YOUR TASK: Leave the images out. Give every line below again, precisely.

EXERCISE MATERIALS Block Start

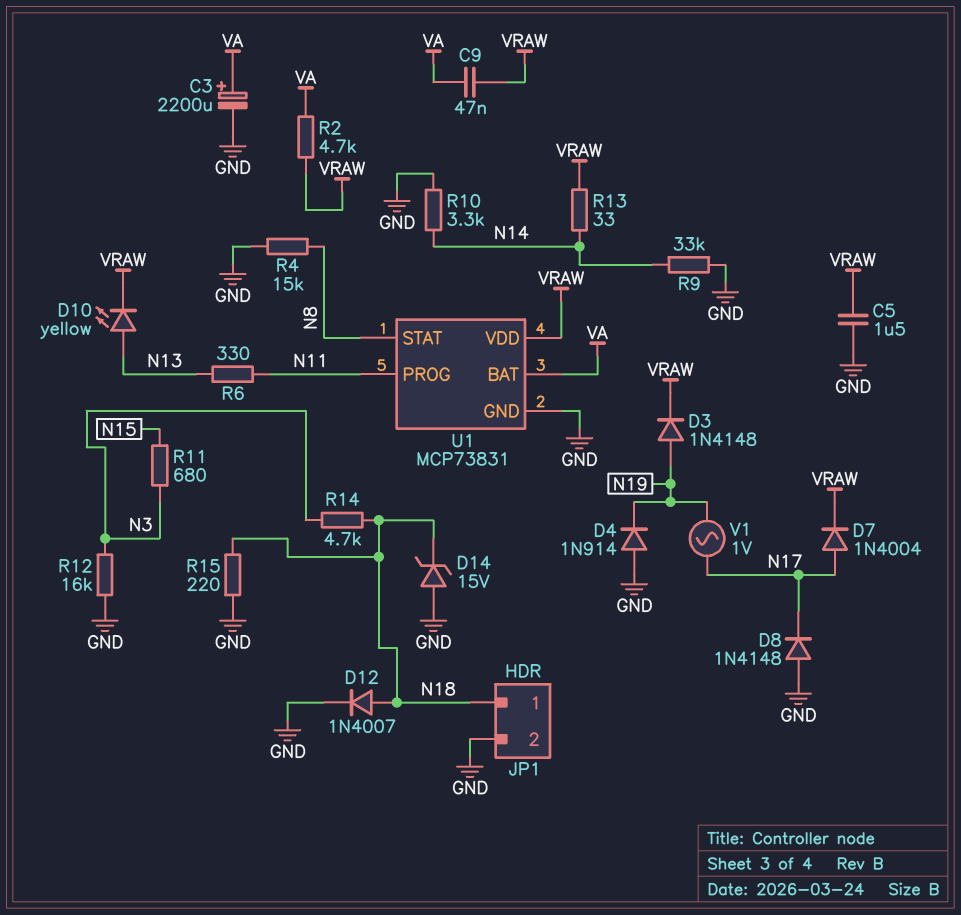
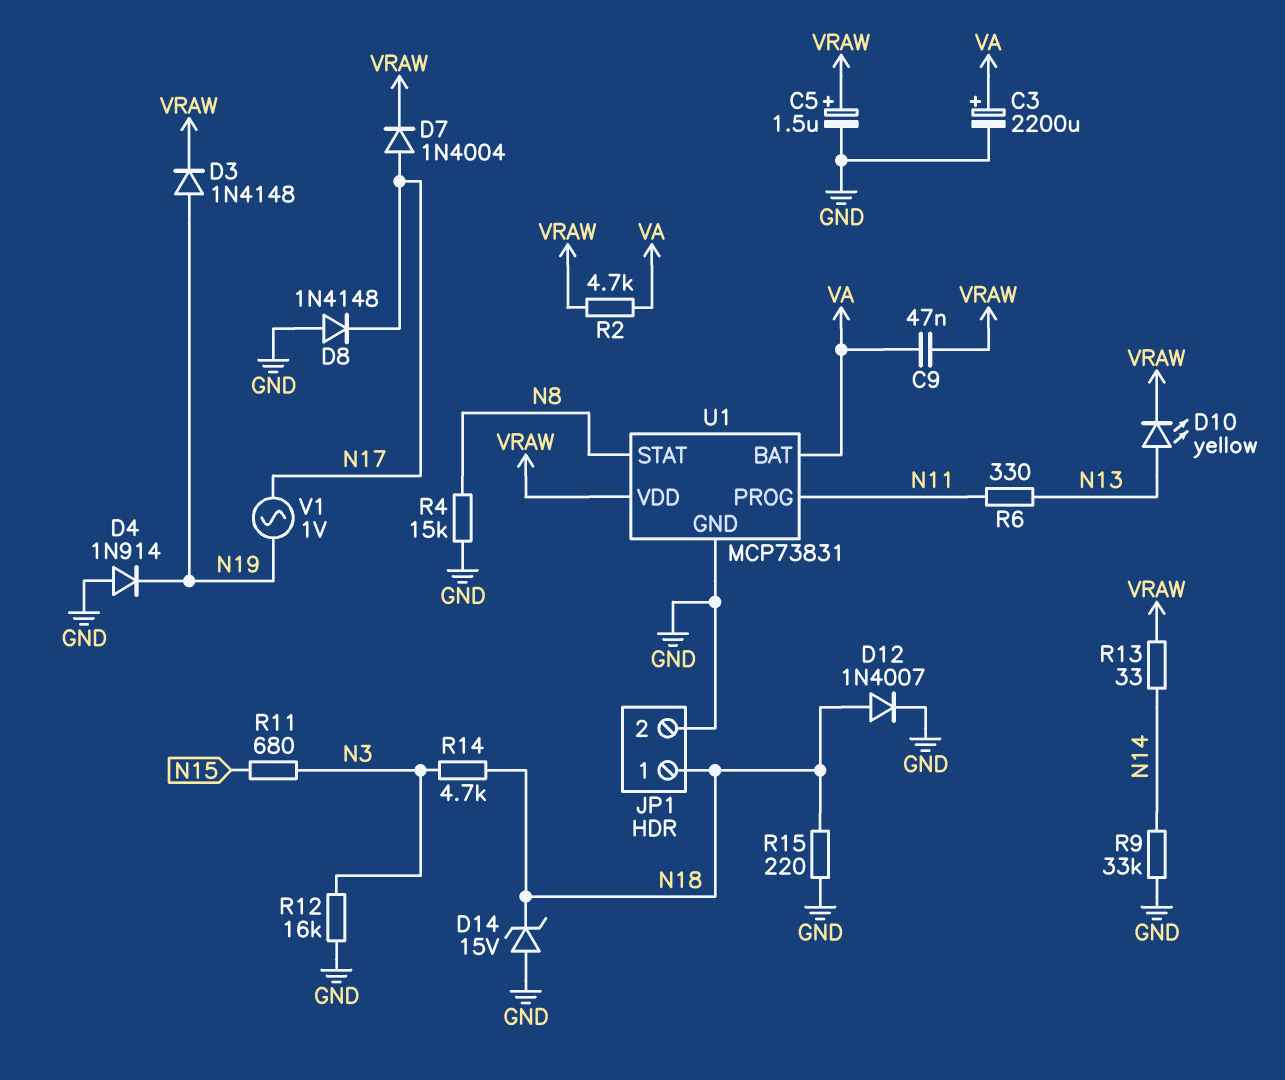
C5: 1.5uF (GND, VRAW) -> 1.5uF (plus VRAW, minus GND)
R10: 3.3k (GND, N14) -> none

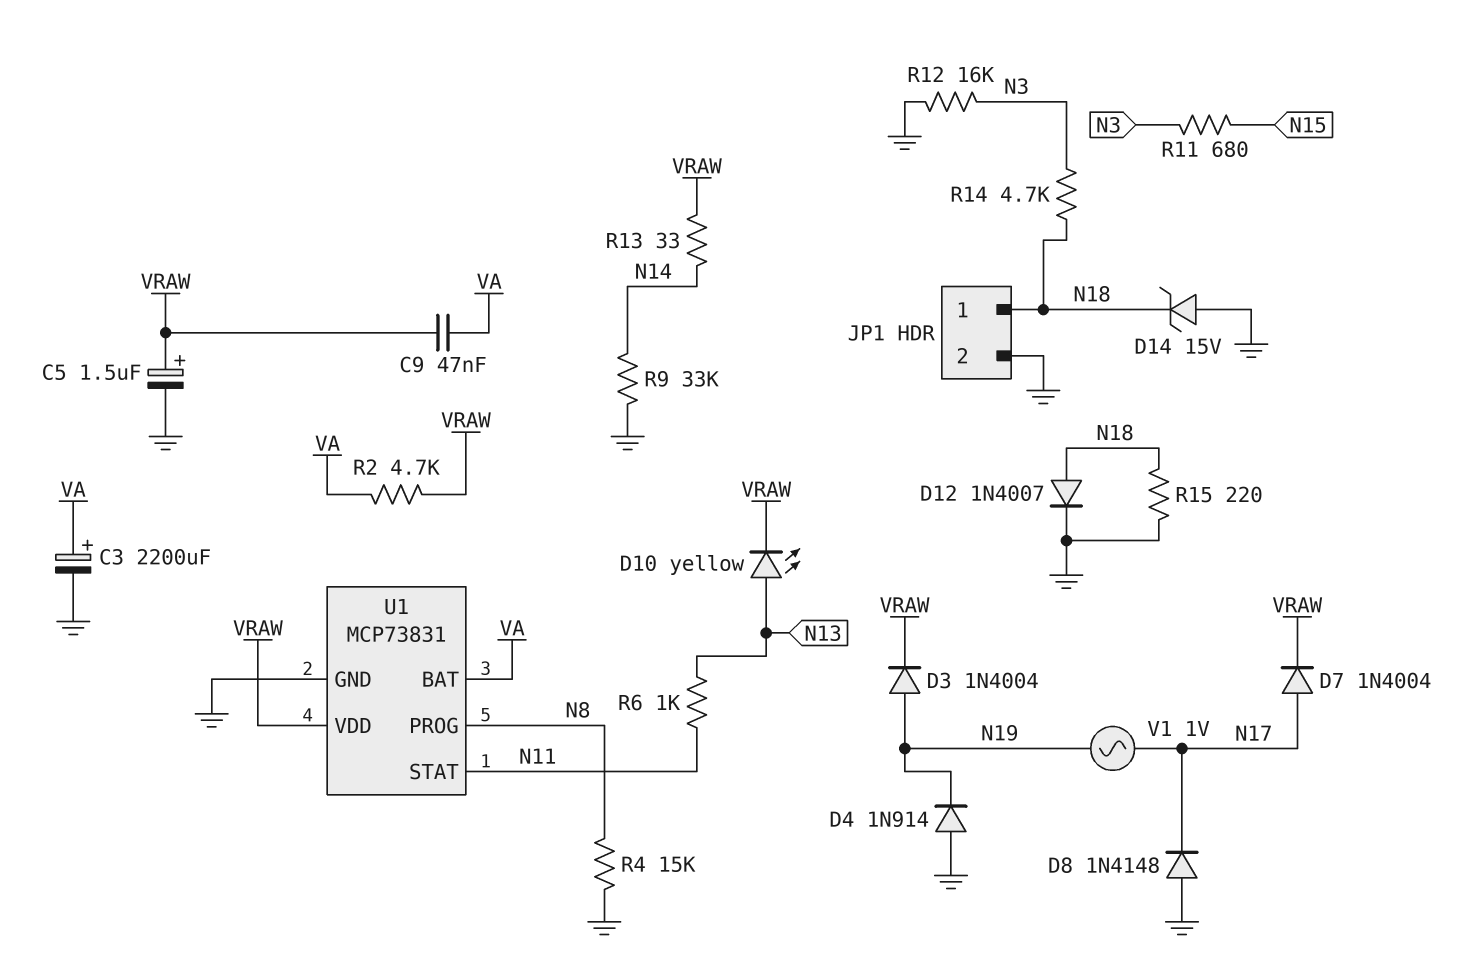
D3: diode 1N4148 (A N19, K VRAW) -> diode 1N4004 (A N19, K VRAW)
R6: 330 (N11, N13) -> 1k (N11, N13)
U1 pin PROG: N11 -> N8
U1 pin STAT: N8 -> N11

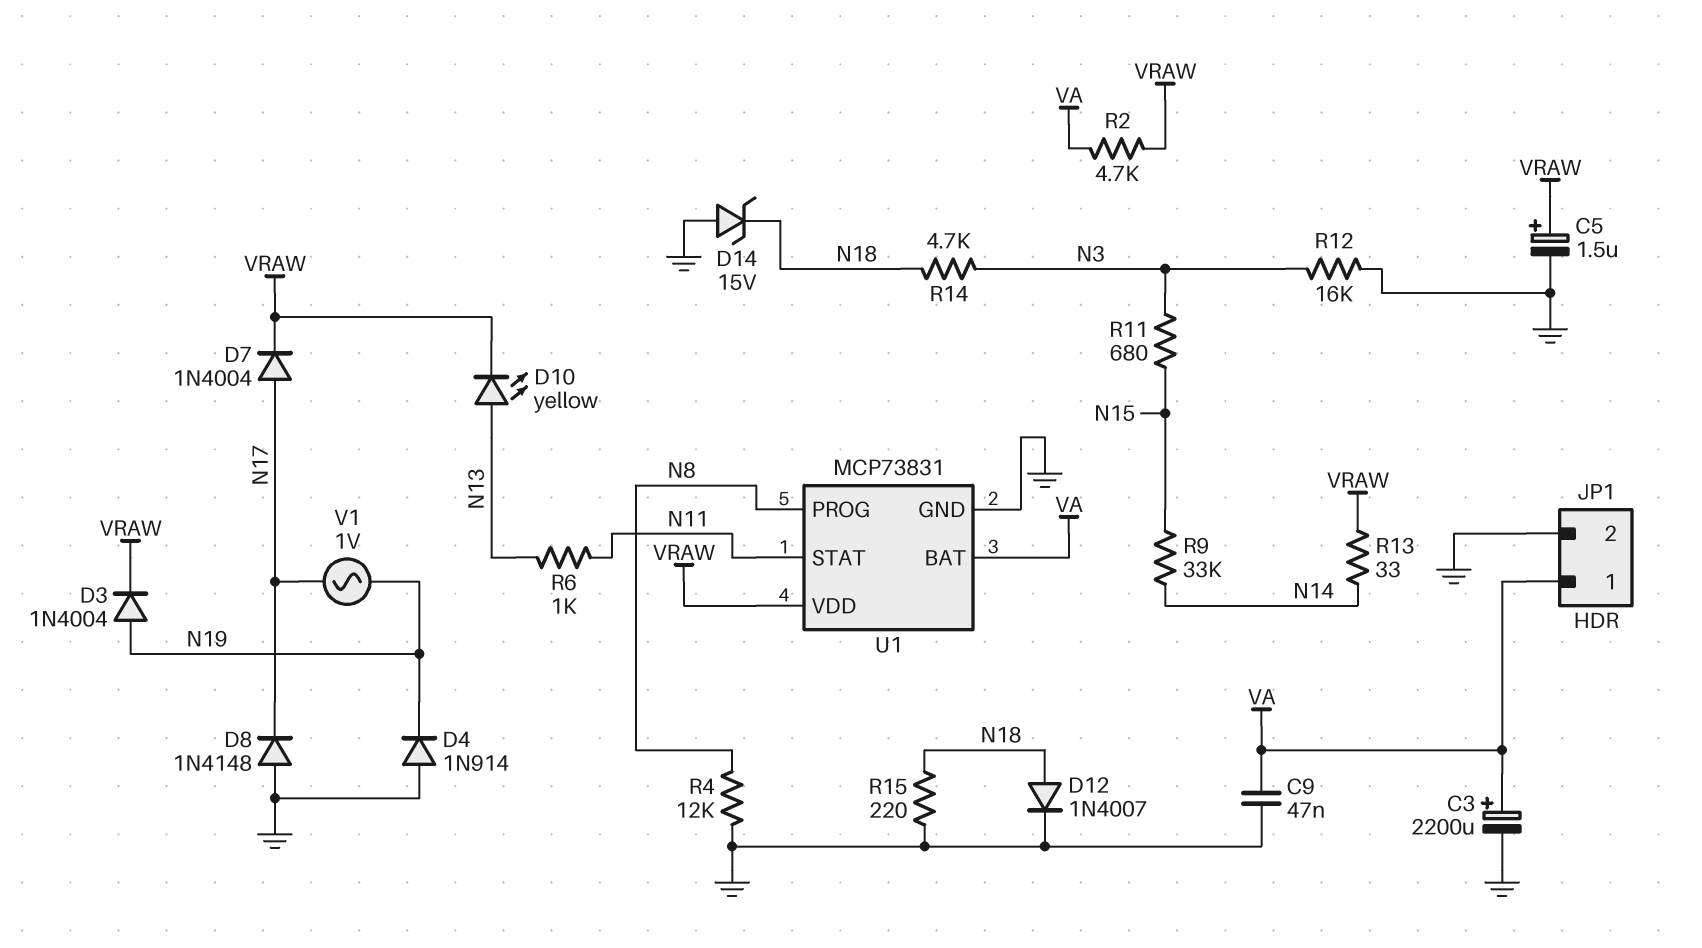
C9: 47nF (VA, VRAW) -> 47nF (GND, VA)
JP1 pin 1: N18 -> VA
R4: 15k (GND, N8) -> 12k (GND, N8)
R9: 33k (GND, N14) -> 33k (N14, N15)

EXERCISE MATERIALS Block End

SOLUTION FOR THIS EXERCISE:
C5: 1.5uF (GND, VRAW) -> 1.5uF (plus VRAW, minus GND)
R10: 3.3k (GND, N14) -> none

D3: diode 1N4148 (A N19, K VRAW) -> diode 1N4004 (A N19, K VRAW)
R6: 330 (N11, N13) -> 1k (N11, N13)
U1 pin PROG: N11 -> N8
U1 pin STAT: N8 -> N11

C9: 47nF (VA, VRAW) -> 47nF (GND, VA)
JP1 pin 1: N18 -> VA
R4: 15k (GND, N8) -> 12k (GND, N8)
R9: 33k (GND, N14) -> 33k (N14, N15)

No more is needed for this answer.